_How to complete this task_. Take the entries below and print, exactly, the stretch from the line containing "none -> green nut [372,95,421,142]" through the line containing "green pear [231,186,308,295] -> none", both included.

Dataset entries
========
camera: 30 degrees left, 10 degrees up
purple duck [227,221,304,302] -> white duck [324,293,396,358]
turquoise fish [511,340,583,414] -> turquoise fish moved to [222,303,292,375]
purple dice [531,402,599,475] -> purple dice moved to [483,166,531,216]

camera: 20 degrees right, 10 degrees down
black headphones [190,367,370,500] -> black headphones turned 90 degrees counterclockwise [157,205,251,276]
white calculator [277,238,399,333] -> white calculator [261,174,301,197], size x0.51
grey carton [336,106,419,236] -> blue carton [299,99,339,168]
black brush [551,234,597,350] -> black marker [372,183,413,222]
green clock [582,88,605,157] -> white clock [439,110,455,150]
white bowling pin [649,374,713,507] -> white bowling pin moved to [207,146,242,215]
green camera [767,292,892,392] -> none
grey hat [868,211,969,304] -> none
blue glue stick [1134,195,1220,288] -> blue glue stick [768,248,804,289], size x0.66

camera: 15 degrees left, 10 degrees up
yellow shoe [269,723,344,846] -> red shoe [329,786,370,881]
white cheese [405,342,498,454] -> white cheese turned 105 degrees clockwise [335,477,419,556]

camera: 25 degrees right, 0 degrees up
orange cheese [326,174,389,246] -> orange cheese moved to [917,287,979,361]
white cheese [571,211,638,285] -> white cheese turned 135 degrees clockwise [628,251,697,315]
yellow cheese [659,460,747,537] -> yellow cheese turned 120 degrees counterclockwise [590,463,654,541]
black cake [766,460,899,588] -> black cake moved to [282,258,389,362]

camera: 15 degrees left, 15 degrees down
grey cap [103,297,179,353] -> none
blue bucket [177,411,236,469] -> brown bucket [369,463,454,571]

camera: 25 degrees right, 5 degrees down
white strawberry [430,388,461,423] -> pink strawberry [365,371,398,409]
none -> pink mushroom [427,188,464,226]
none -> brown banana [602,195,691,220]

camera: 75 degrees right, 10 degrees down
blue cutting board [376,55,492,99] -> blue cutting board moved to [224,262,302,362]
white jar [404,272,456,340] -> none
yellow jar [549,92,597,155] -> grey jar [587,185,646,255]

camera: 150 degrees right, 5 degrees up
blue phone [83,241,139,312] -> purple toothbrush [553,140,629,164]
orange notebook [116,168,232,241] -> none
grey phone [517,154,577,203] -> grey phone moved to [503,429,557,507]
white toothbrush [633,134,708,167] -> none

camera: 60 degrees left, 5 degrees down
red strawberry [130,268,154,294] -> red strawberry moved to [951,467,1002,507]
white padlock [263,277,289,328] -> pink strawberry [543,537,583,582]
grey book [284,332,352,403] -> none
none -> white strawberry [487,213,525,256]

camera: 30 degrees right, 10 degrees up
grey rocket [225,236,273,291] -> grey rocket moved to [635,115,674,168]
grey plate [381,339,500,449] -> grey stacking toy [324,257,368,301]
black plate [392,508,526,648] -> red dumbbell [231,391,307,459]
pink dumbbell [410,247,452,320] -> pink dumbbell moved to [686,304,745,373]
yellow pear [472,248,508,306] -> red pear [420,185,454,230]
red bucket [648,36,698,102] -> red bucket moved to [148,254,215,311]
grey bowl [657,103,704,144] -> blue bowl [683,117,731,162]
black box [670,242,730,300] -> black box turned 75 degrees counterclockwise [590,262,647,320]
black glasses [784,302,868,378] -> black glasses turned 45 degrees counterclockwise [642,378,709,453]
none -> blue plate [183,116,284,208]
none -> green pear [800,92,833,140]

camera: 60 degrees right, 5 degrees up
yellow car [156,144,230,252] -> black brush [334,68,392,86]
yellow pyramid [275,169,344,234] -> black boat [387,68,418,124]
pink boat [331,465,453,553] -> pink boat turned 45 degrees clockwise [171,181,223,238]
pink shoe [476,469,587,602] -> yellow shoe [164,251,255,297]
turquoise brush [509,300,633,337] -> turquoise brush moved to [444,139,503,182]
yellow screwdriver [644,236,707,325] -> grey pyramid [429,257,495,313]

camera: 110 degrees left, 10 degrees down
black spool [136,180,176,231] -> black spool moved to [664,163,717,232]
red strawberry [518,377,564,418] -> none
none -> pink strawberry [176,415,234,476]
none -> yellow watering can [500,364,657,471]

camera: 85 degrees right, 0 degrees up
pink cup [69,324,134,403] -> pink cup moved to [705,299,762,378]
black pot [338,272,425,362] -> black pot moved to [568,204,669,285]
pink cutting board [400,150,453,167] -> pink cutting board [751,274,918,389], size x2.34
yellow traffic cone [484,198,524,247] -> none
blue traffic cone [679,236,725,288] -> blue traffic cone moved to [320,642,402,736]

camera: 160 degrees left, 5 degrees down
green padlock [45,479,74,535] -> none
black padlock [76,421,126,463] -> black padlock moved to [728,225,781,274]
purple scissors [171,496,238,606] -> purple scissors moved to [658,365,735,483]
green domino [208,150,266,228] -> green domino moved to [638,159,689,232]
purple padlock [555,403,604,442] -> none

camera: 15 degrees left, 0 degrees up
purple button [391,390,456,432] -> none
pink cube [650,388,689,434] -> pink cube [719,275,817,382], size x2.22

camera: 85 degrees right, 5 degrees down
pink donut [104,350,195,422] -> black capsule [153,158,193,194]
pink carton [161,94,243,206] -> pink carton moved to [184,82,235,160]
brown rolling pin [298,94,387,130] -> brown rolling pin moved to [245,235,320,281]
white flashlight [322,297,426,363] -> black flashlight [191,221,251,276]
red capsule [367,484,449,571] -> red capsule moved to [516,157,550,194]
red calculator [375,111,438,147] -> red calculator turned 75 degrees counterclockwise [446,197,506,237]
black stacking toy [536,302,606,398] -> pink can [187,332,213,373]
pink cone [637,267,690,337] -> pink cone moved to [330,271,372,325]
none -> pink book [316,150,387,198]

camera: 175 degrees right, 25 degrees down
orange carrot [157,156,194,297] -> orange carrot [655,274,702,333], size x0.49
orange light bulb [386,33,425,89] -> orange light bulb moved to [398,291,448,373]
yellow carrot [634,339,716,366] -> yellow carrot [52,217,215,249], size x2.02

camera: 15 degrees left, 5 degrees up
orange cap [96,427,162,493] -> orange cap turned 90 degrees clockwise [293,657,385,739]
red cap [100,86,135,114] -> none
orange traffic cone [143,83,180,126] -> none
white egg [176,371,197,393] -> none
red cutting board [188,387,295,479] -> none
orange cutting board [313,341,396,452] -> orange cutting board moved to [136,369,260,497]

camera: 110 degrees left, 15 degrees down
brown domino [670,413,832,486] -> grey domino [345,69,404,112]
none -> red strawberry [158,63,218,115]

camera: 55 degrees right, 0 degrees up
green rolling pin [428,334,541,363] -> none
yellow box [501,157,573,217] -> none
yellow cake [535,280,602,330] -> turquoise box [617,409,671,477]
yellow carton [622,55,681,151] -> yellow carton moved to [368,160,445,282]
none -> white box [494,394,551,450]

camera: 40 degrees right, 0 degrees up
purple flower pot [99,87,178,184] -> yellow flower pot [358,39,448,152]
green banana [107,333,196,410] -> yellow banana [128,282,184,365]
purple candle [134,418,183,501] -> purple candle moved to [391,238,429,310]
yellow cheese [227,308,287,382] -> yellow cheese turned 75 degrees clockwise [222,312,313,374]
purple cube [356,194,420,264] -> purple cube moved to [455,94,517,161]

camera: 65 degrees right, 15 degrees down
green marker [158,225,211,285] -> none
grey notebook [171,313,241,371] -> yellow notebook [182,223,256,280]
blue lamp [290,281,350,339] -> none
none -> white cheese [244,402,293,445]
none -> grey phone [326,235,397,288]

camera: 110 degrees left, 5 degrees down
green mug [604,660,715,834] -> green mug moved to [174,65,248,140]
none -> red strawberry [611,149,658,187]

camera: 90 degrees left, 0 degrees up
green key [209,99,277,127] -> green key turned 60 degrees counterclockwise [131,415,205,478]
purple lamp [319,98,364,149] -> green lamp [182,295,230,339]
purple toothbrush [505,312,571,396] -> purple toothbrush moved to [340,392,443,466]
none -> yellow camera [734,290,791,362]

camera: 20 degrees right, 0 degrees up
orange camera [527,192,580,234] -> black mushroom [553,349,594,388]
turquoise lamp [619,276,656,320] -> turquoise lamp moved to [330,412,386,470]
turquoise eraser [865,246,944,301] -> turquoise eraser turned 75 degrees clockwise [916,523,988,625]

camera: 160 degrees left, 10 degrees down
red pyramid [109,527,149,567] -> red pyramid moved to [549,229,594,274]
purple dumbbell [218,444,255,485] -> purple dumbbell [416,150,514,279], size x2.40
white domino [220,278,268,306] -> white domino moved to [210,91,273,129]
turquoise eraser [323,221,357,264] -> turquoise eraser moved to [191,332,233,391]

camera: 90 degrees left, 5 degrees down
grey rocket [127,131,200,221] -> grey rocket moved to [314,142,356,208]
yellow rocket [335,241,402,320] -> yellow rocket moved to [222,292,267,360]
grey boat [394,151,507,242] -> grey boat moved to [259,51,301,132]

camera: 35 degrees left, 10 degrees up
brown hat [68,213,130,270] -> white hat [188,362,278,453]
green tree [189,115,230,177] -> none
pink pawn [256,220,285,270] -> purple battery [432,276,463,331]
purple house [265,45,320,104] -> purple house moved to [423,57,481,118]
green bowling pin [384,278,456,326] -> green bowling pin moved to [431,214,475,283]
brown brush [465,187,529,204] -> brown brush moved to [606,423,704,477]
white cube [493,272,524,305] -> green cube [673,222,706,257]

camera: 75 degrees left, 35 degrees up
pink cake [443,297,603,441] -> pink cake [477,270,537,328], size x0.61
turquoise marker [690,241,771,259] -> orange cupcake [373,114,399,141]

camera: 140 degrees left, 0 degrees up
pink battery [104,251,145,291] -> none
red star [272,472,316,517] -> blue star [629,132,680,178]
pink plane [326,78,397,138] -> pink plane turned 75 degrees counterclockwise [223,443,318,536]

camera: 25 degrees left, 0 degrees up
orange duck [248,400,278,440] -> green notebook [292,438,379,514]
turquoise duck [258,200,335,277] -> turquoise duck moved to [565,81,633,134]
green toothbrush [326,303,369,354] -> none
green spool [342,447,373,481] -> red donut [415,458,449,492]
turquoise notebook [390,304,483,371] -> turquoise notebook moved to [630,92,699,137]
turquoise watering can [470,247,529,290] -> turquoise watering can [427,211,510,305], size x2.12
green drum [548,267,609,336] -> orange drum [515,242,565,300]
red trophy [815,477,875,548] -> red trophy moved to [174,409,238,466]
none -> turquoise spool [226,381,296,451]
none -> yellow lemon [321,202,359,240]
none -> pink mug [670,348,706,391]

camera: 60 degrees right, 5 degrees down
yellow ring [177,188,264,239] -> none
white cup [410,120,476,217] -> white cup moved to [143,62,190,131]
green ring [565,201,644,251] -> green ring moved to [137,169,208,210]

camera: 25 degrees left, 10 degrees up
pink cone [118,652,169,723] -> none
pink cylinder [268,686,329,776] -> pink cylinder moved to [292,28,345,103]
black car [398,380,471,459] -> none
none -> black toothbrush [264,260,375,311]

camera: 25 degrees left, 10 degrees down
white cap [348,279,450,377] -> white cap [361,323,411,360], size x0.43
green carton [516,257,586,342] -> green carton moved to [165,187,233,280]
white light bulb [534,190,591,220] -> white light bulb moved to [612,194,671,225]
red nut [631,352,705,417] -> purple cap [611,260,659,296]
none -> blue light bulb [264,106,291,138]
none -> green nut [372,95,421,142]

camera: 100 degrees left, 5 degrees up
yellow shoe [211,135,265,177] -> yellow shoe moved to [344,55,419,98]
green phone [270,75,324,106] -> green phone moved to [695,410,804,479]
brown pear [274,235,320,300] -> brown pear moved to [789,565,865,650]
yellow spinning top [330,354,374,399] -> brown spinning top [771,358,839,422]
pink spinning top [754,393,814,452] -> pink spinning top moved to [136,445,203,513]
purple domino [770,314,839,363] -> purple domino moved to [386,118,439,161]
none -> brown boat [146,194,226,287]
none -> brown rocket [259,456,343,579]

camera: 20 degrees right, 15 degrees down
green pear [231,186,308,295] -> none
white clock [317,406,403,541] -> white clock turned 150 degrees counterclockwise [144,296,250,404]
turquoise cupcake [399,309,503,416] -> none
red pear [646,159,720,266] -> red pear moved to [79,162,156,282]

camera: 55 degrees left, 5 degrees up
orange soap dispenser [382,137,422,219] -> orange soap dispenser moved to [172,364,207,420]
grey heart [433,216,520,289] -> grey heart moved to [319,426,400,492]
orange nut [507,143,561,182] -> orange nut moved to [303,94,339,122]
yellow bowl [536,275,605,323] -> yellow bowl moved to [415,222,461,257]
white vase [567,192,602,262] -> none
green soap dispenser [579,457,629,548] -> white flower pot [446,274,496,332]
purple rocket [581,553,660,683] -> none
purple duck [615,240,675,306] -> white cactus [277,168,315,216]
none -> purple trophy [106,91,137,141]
========
_Exercise response_.
none -> green nut [372,95,421,142]

camera: 100 degrees left, 5 degrees up
yellow shoe [211,135,265,177] -> yellow shoe moved to [344,55,419,98]
green phone [270,75,324,106] -> green phone moved to [695,410,804,479]
brown pear [274,235,320,300] -> brown pear moved to [789,565,865,650]
yellow spinning top [330,354,374,399] -> brown spinning top [771,358,839,422]
pink spinning top [754,393,814,452] -> pink spinning top moved to [136,445,203,513]
purple domino [770,314,839,363] -> purple domino moved to [386,118,439,161]
none -> brown boat [146,194,226,287]
none -> brown rocket [259,456,343,579]

camera: 20 degrees right, 15 degrees down
green pear [231,186,308,295] -> none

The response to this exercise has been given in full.